◆ **DESCRIPTION OF THE TASK**
Pick out each line of the listing that contains the string "startTrillSpan" and copy it.

◆ **DATA TO USE**

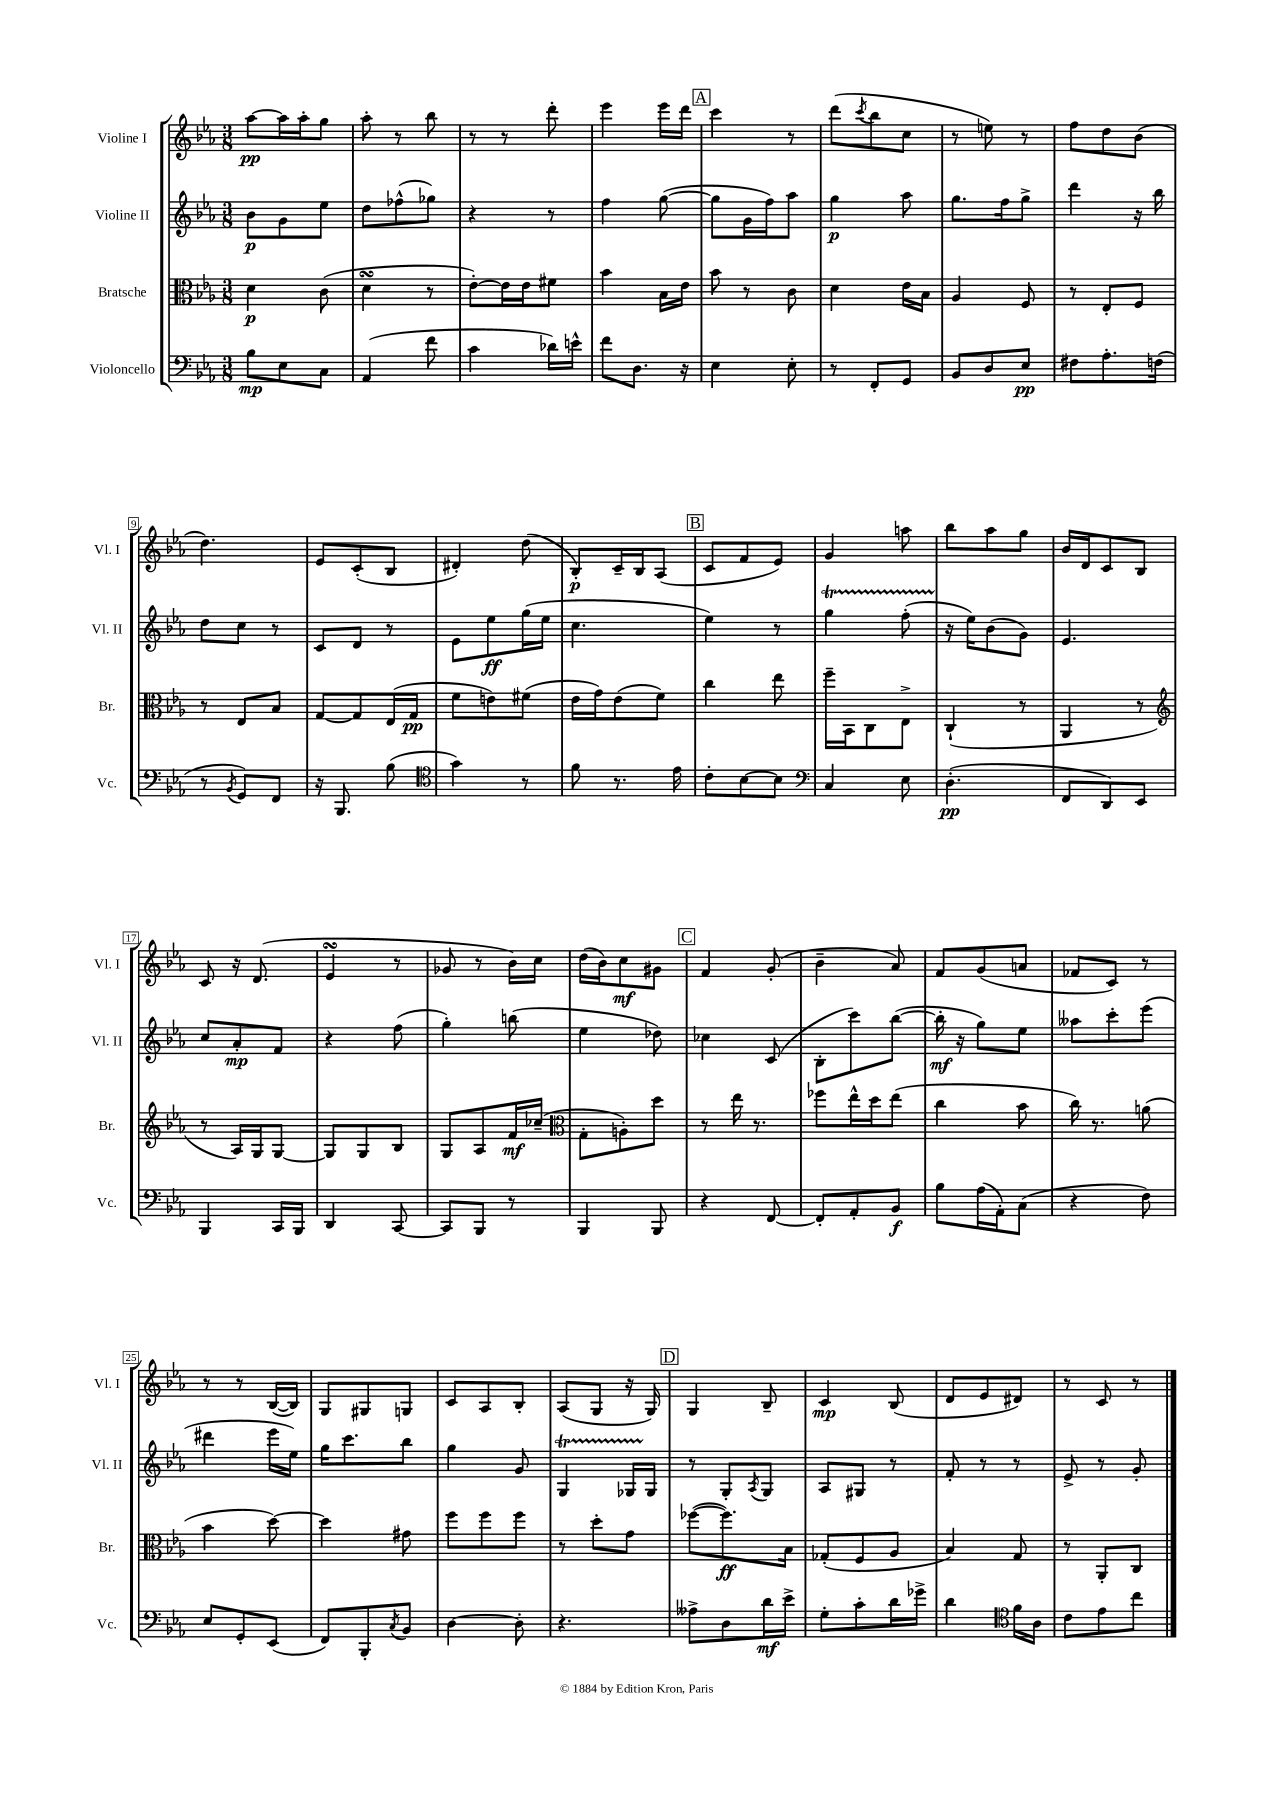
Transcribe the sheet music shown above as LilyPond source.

<<
\new StaffGroup <<
\new Staff = "s0" \with { instrumentName = "Violine I" shortInstrumentName = "Vl. I" } {
    \clef treble \key ees \major \numericTimeSignature \time 3/8
    aes''8~\pp aes''16 aes''16-. g''8 |
    aes''8-. r8 bes''8 |
    r8 r8 d'''8-. |
    ees'''4 ees'''16 d'''16 |
    \mark \markup { \box "A" } c'''4 r8 |
    d'''8( \acciaccatura { c'''8 } bes''8 c''8 |
    r8 e''8) r8 |
    f''8 d''8 bes'8( |
    d''4.) |
    ees'8 c'8-.( bes8 |
    dis'4-.) d''8( |
    bes8-.\p) c'16-- bes16 aes8( |
    \mark \markup { \box "B" } c'8 f'8 ees'8) |
    g'4 a''8 |
    bes''8 aes''8 g''8 |
    bes'16 d'16 c'8 bes8 |
    c'8 r16 d'8.( |
    ees'4\turn r8 |
    ges'8 r8 bes'16) c''16 |
    d''16( bes'16) c''8\mf gis'8 |
    \mark \markup { \box "C" } f'4 g'8-.( |
    bes'4-- aes'8) |
    f'8 g'8( a'8 |
    fes'8 c'8) r8 |
    r8 r8 bes16~( bes16) |
    g8 gis8 g8 |
    c'8 aes8 bes8-. |
    aes8( g8 r16 g16) |
    \mark \markup { \box "D" } g4 bes8-- |
    c'4\mp bes8( |
    d'8 ees'8 dis'8) |
    r8 c'8 r8 \bar "|." |
}
\new Staff = "s1" \with { instrumentName = "Violine II" shortInstrumentName = "Vl. II" } {
    \clef treble \key ees \major \numericTimeSignature \time 3/8
    bes'8\p g'8 ees''8 |
    d''8 fes''8-^( ges''8) |
    r4 r8 |
    f''4 g''8~( |
    \mark \markup { \box "A" } g''8 g'16 f''16) aes''8 |
    g''4\p aes''8 |
    g''8. f''16 g''8-> |
    d'''4 r16 bes''16 |
    d''8 c''8 r8 |
    c'8 d'8 r8 |
    ees'8 ees''8\ff g''16( ees''16 |
    c''4. |
    \mark \markup { \box "B" } ees''4) r8 |
    g''4\startTrillSpan f''8-.( |
    r16\stopTrillSpan ees''16) bes'8( g'8) |
    ees'4. |
    c''8 aes'8-.\mp f'8 |
    r4 f''8( |
    g''4-.) b''8( |
    ees''4 des''8) |
    \mark \markup { \box "C" } ces''4 c'8( |
    bes8-. c'''8) bes''8~( |
    bes''16-.\mf r16 g''8) ees''8 |
    aeses''8 c'''8-. ees'''8( |
    dis'''4 ees'''16 ees''16) |
    g''16 c'''8. bes''8 |
    g''4 g'8 |
    g4\startTrillSpan ges16 ges16\stopTrillSpan |
    \mark \markup { \box "D" } r8 g8-. \acciaccatura { aes8 } g8 |
    aes8 gis8 r8 |
    f'8-. r8 r8 |
    ees'8-> r8 g'8-. \bar "|." |
}
\new Staff = "s2" \with { instrumentName = "Bratsche" shortInstrumentName = "Br." } {
    \clef alto \key ees \major \numericTimeSignature \time 3/8
    d'4\p c'8( |
    d'4\turn r8 |
    ees'8~-.) ees'16 ees'16 fis'8 |
    bes'4 bes16 ees'16 |
    \mark \markup { \box "A" } bes'8 r8 c'8 |
    d'4 ees'16 bes16 |
    aes4 f8 |
    r8 ees8-. f8 |
    r8 ees8 bes8 |
    g8~ g8 ees16( g16\pp |
    f'8 e'8) fis'8( |
    ees'16 g'16) ees'8( f'8) |
    \mark \markup { \box "B" } c''4 ees''8 |
    f''16-- bes,16 c8 ees8-> |
    c4-!( r8 |
    aes,4 r8 |
    \clef treble r8 aes16) g16 g8~ |
    g8 g8 bes8 |
    g8 aes8 f'16\mf ces''16--( |
    \clef alto g8-. a8-.) d''8 |
    \mark \markup { \box "C" } r8 ees''16 r8. |
    fes''8 ees''16-^ d''16 ees''8( |
    c''4 bes'8 |
    c''16) r8. a'8( |
    bes'4 d''8~) |
    d''4 gis'8 |
    f''8 f''8 f''8 |
    r8 d''8-. g'8 |
    \mark \markup { \box "D" } fes''8~( fes''8.\ff) bes16 |
    ges8-.( f8 aes8 |
    bes4) g8 |
    r8 aes,8-. c8 \bar "|." |
}
\new Staff = "s3" \with { instrumentName = "Violoncello" shortInstrumentName = "Vc." } {
    \clef bass \key ees \major \numericTimeSignature \time 3/8
    bes8\mp ees8 c8 |
    aes,4( f'8 |
    c'4 des'16) e'16-^ |
    f'8 d8. r16 |
    \mark \markup { \box "A" } ees4 ees8-. |
    r8 f,8-. g,8 |
    bes,8 d8 ees8\pp |
    fis8 aes8.-. f16( |
    r8 \acciaccatura { bes,8 } g,8) f,8 |
    r16 bes,,8. bes8( |
    \clef tenor g'4) r8 |
    f'8 r8. ees'16 |
    \mark \markup { \box "B" } c'8-. bes8~ bes8 |
    \clef bass c4 ees8 |
    d4.-.\pp( |
    f,8 d,8) ees,8 |
    bes,,4 c,16 bes,,16 |
    d,4 c,8~ |
    c,8 bes,,8 r8 |
    bes,,4 bes,,8 |
    \mark \markup { \box "C" } r4 f,8~ |
    f,8-. aes,8-. bes,8\f |
    bes8 aes16( aes,16-.) c8( |
    r4 f8) |
    ees8 g,8-. ees,8( |
    f,8) bes,,8-. \acciaccatura { c8 } bes,8 |
    d4~ d8-. |
    r4. |
    \mark \markup { \box "D" } aeses8-> d8 d'16\mf ees'16-> |
    g8-. c'8-. d'16 ges'16-> |
    d'4 \clef tenor f'16 aes16 |
    c'8 ees'8 c''8 \bar "|." |
}
>>
>>
\layout { \context { \Score \override BarNumber.stencil = #(make-stencil-boxer 0.1 0.3 ly:text-interface::print) } }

◆ **THE REPLY**
    g''4\startTrillSpan f''8-.( |
    g4\startTrillSpan ges16 ges16\stopTrillSpan |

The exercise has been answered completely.